Available data:
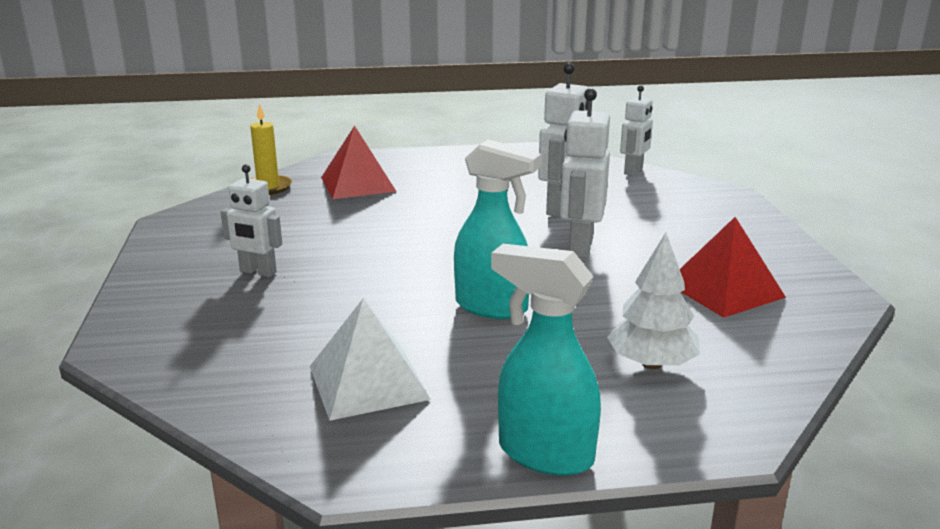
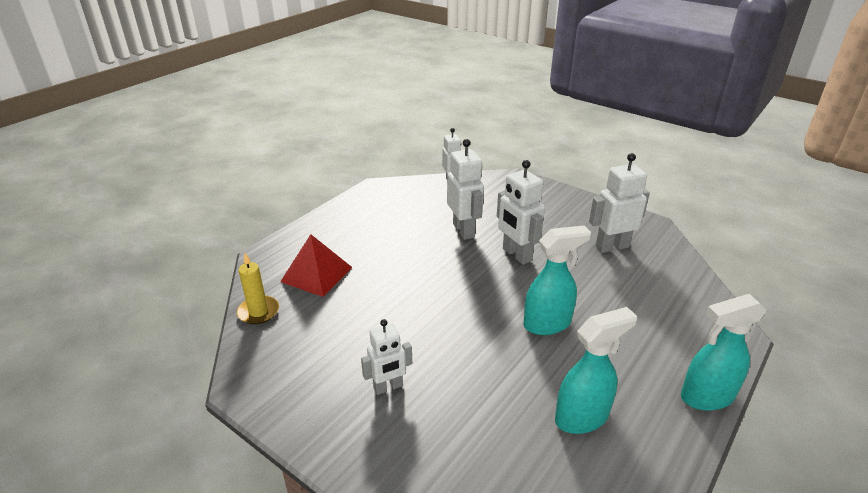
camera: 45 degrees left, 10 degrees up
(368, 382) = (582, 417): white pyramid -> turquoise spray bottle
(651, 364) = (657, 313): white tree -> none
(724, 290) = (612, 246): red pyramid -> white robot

Exercise objective: Please repeat every line of the material above exactly and without its pictures.

Response:
camera: 45 degrees left, 10 degrees up
(368, 382) = (582, 417): white pyramid -> turquoise spray bottle
(651, 364) = (657, 313): white tree -> none
(724, 290) = (612, 246): red pyramid -> white robot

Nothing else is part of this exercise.